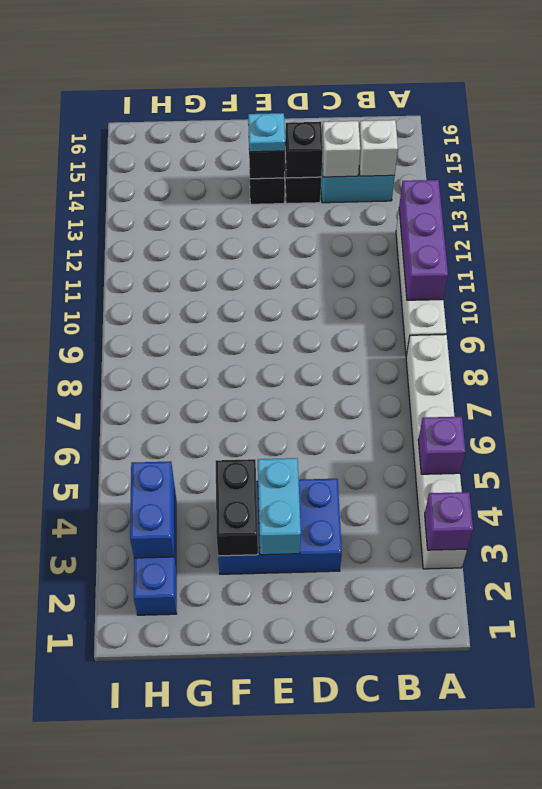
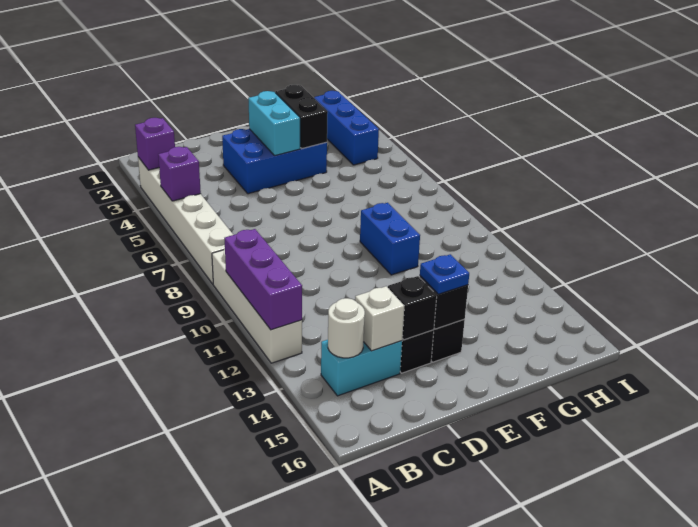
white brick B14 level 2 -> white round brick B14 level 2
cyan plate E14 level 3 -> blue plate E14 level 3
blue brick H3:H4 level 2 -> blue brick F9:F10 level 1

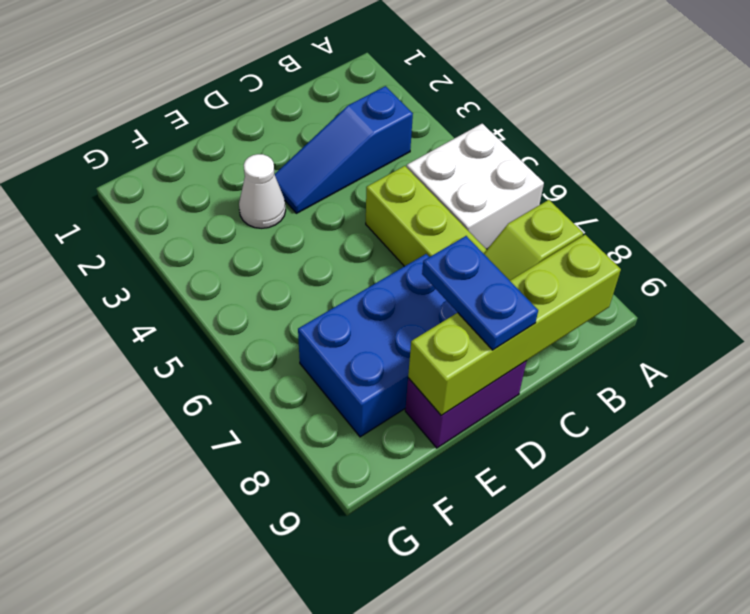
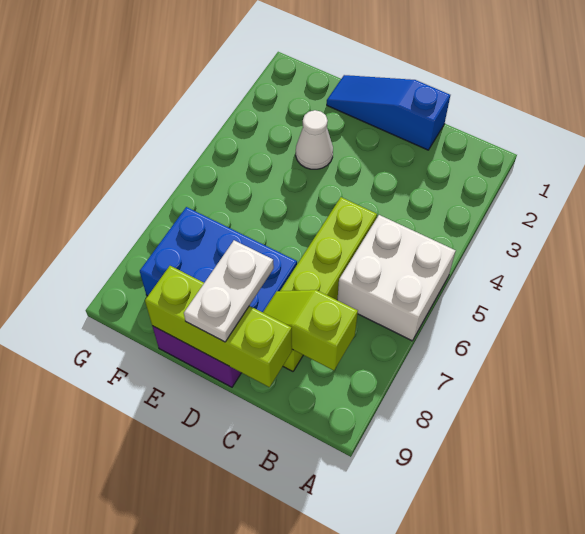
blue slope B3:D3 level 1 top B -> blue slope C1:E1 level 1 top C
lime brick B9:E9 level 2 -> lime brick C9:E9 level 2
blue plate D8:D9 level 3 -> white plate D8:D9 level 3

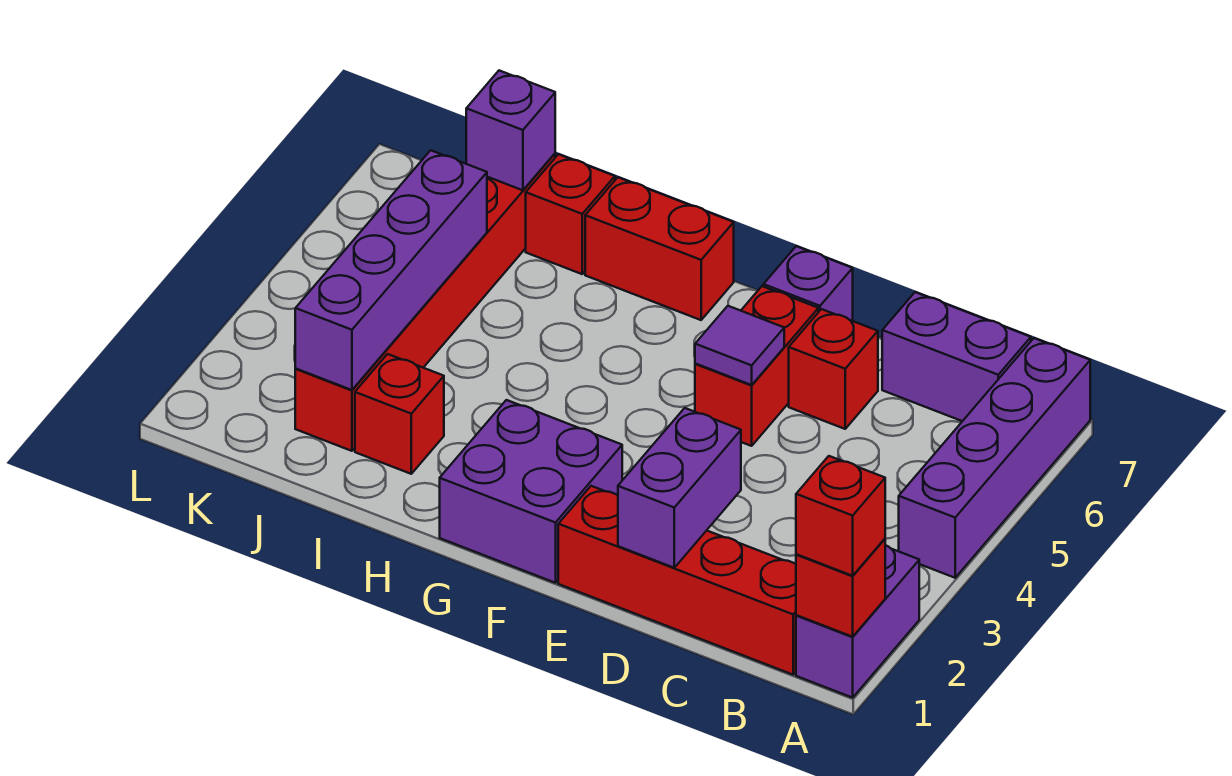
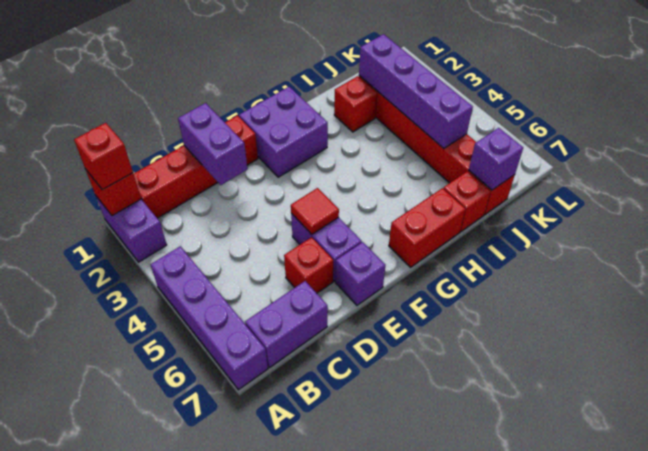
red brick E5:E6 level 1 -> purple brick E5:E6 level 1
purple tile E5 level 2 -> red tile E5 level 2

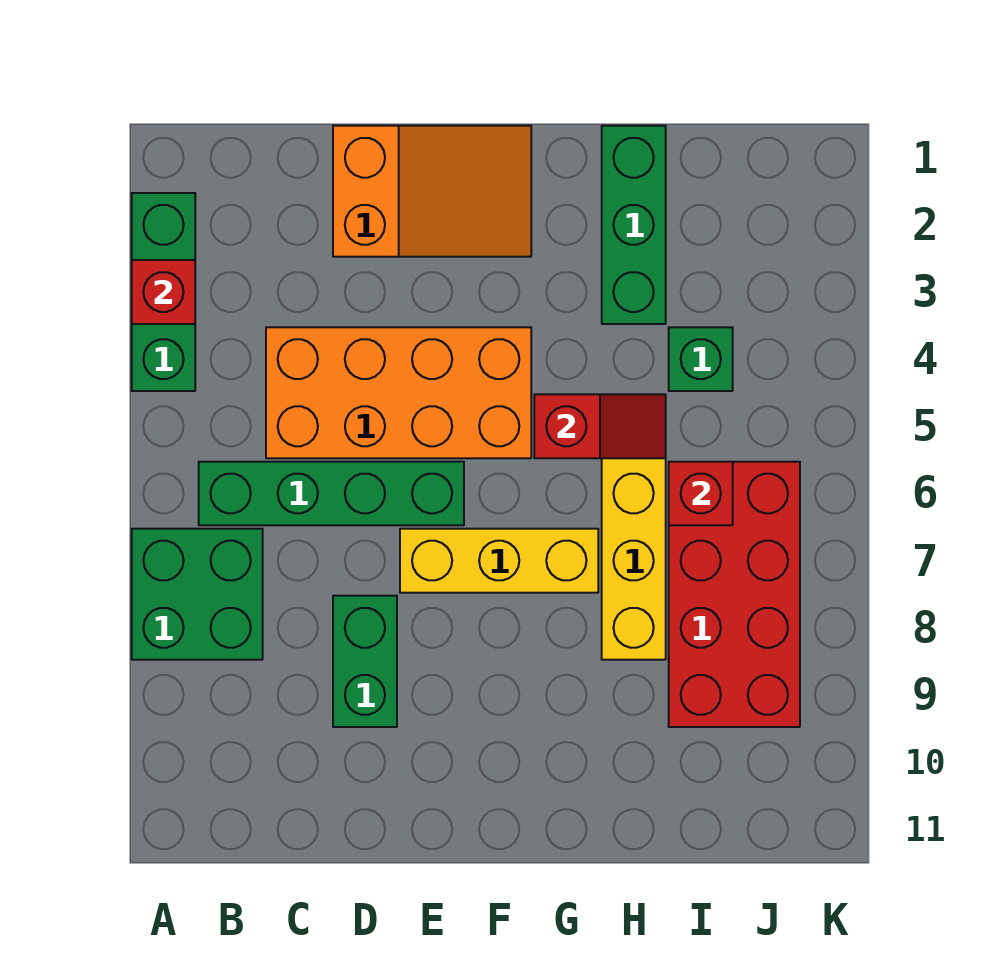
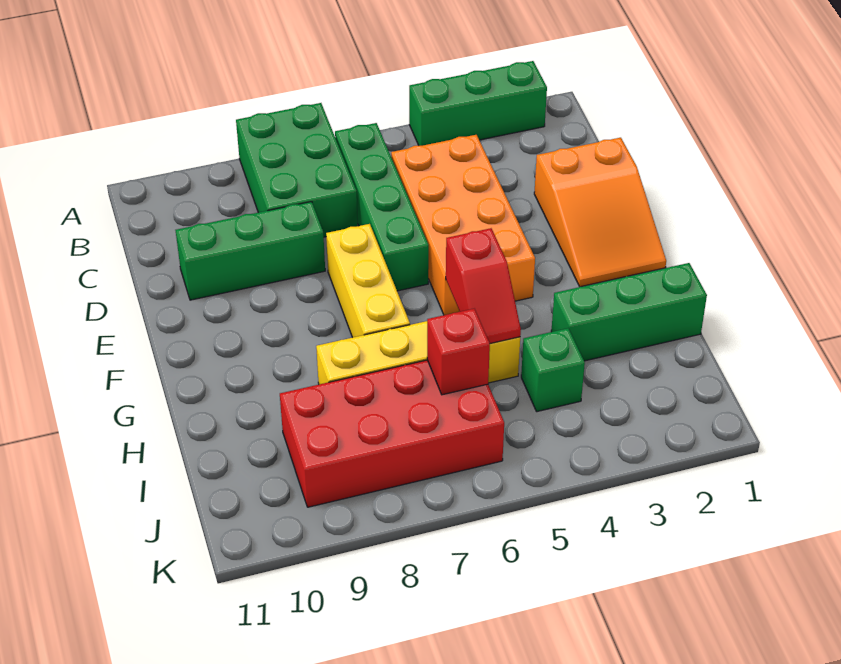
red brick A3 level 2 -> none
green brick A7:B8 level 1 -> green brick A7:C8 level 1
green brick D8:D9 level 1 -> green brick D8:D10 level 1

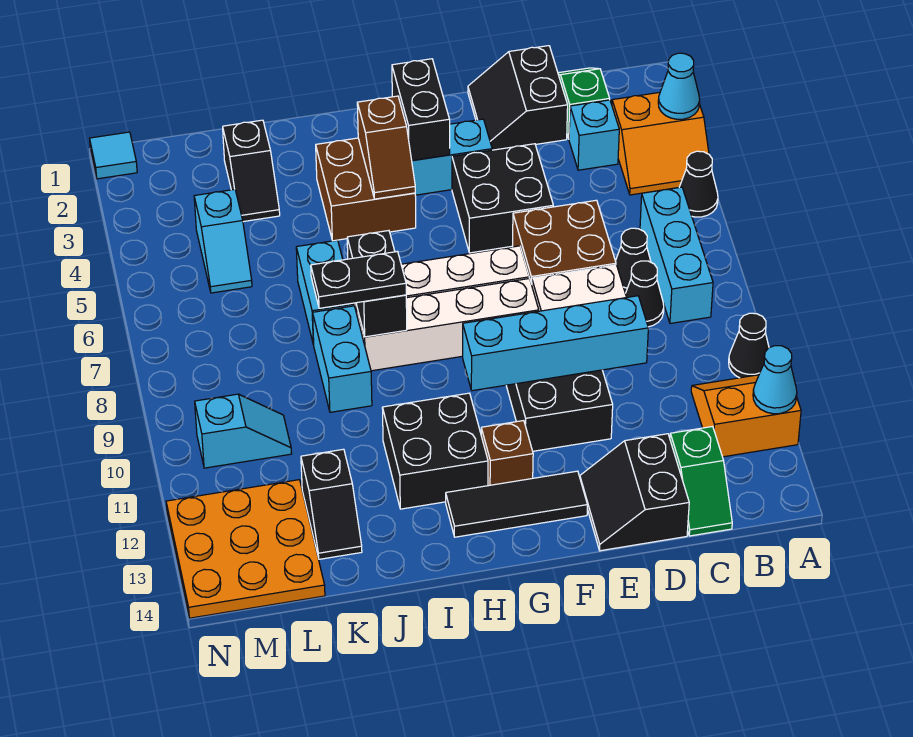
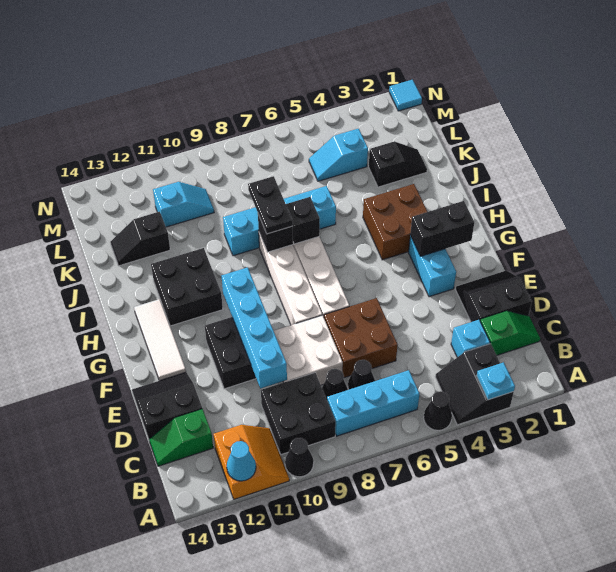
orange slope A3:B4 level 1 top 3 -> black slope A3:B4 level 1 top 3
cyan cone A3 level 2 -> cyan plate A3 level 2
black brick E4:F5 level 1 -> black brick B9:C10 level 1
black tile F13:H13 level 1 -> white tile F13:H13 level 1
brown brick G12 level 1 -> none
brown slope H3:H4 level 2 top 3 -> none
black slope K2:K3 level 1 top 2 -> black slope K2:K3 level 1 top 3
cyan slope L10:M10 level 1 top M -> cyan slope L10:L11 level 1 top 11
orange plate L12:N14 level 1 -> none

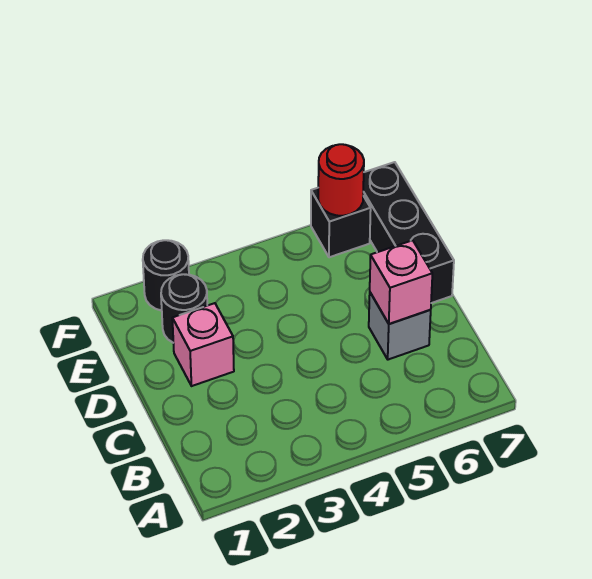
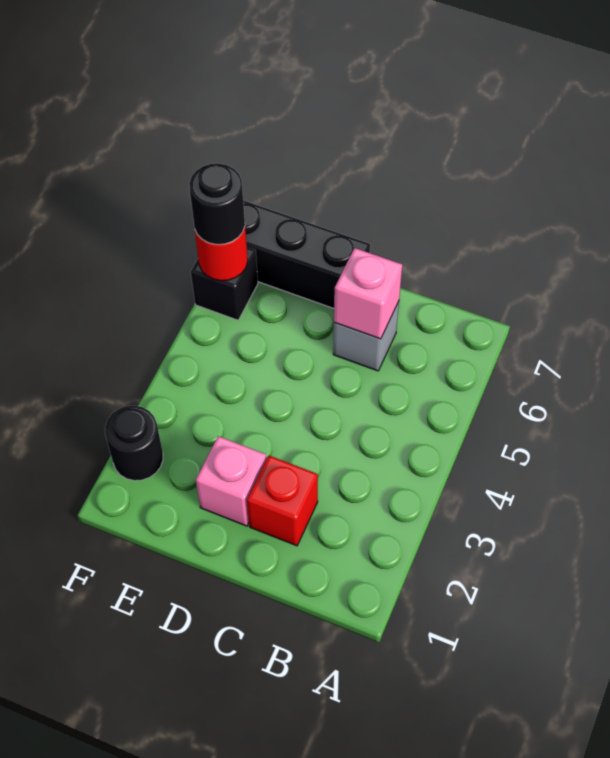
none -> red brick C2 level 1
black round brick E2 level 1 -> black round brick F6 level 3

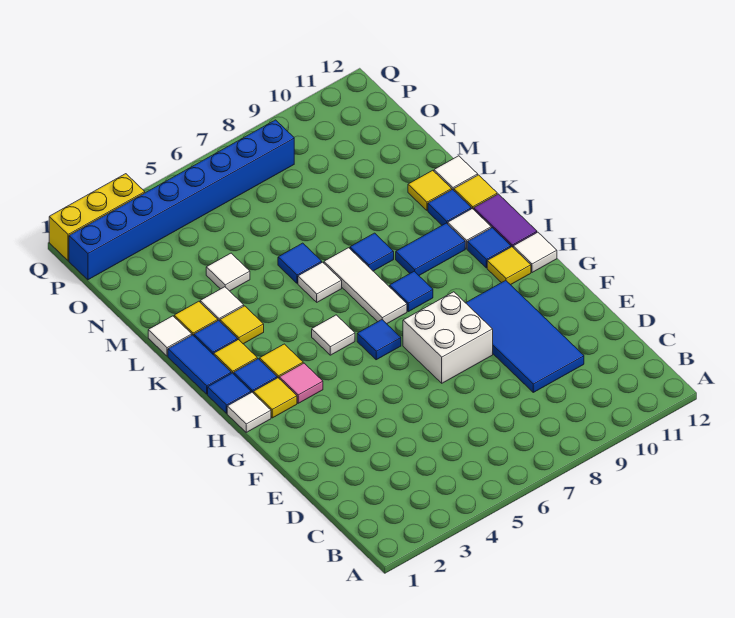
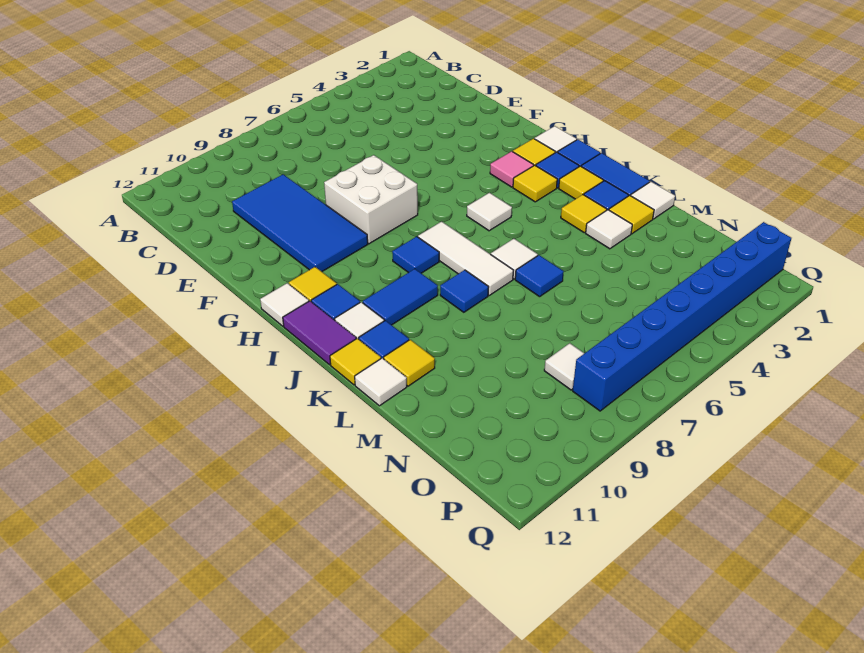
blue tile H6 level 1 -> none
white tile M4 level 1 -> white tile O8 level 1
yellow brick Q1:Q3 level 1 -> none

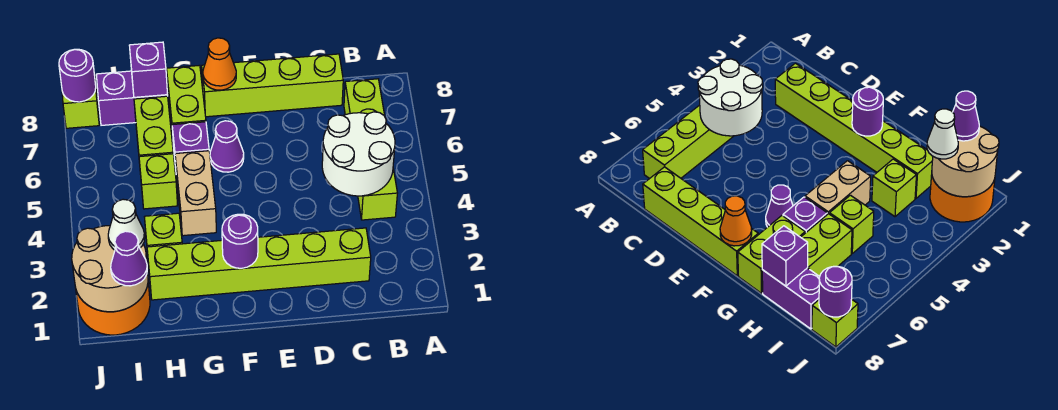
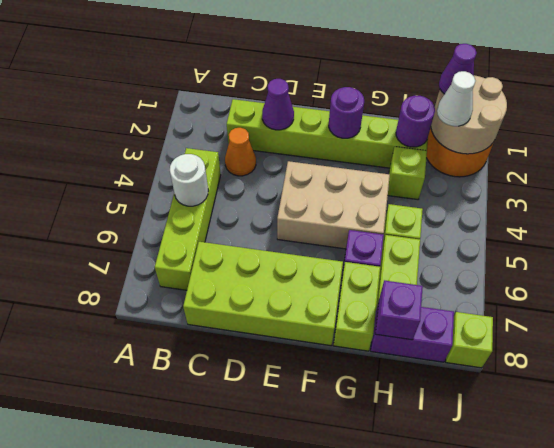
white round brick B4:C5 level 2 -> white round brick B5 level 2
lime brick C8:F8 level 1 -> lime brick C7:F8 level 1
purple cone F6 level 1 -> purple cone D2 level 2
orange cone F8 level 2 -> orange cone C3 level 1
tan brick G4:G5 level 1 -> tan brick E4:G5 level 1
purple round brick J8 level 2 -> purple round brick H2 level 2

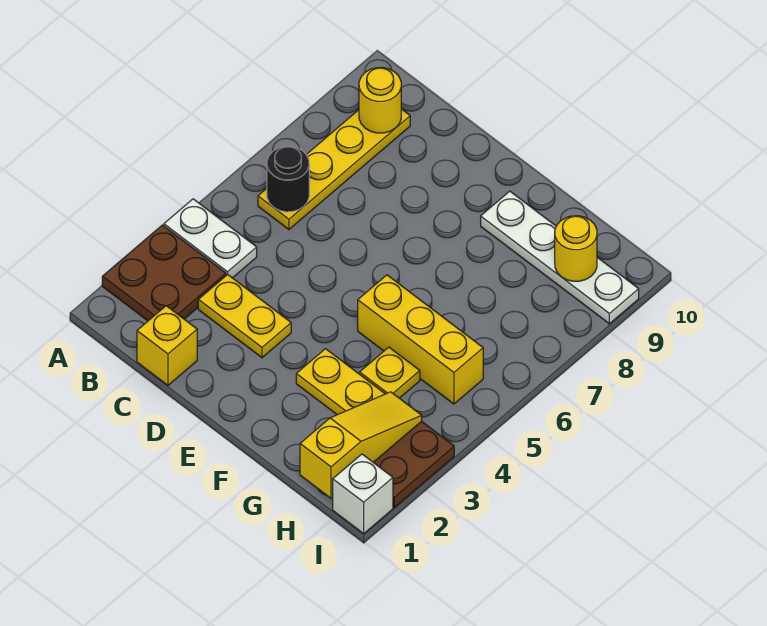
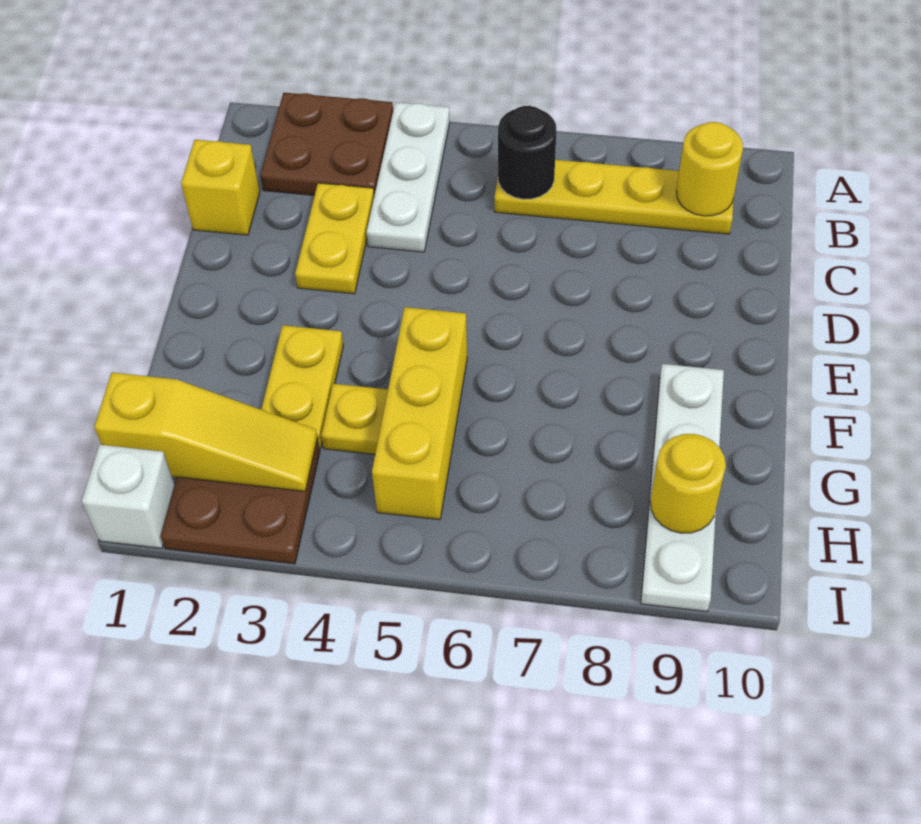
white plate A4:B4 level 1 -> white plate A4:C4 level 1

• • •

▶ **Prompt**:
Repeat exactly the lines from the one containing "purple round brick J8" to the last line of the records above, including both, and leave out any pictures.

▶ **Exercise result**:
purple round brick J8 level 2 -> purple round brick H2 level 2

white plate A4:B4 level 1 -> white plate A4:C4 level 1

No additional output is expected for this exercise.